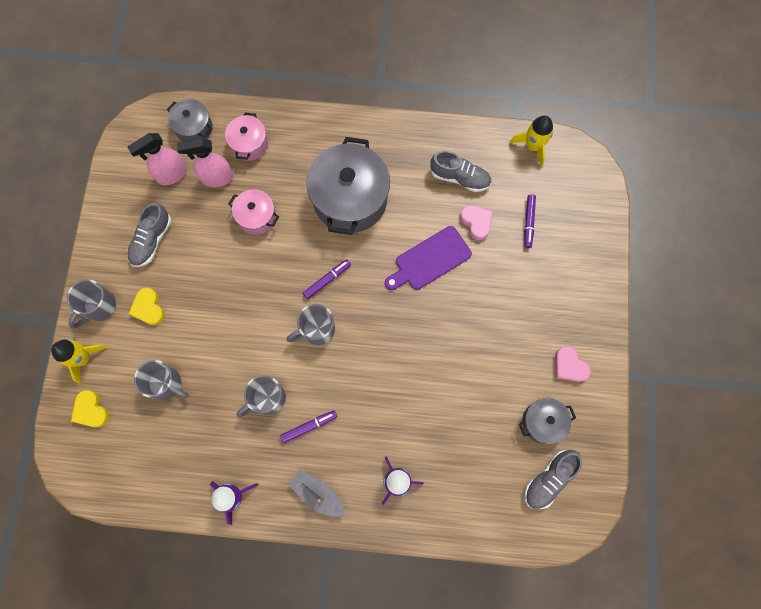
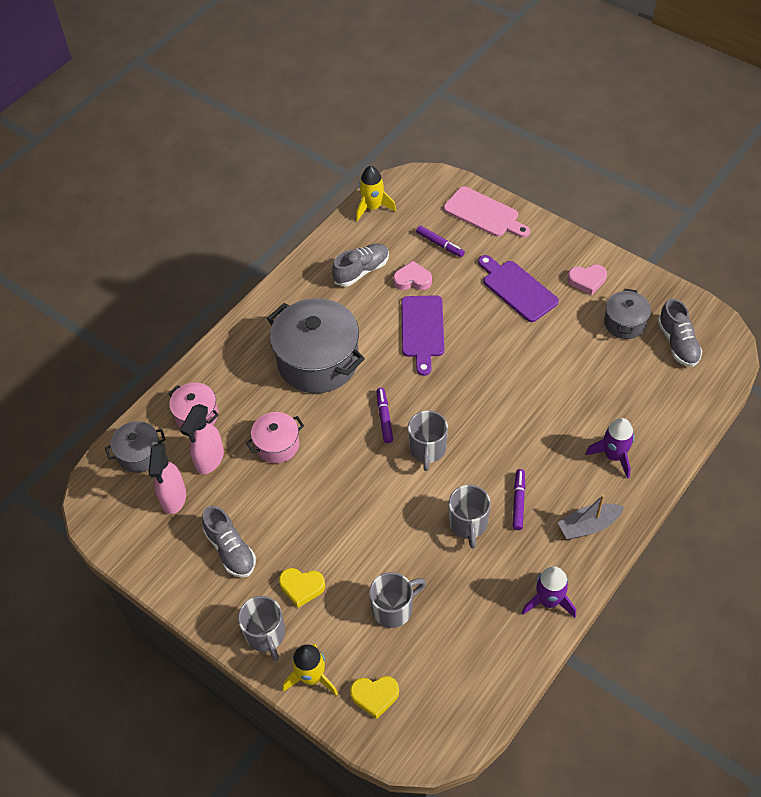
camera: 55 degrees left, 20 degrees down
(521, 312) = (517, 289): none -> purple cutting board
(587, 239) = (484, 213): none -> pink cutting board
········
Every line above gets copied exactly; none of the pictures do.

REPLY TO THE TASK -
camera: 55 degrees left, 20 degrees down
(521, 312) = (517, 289): none -> purple cutting board
(587, 239) = (484, 213): none -> pink cutting board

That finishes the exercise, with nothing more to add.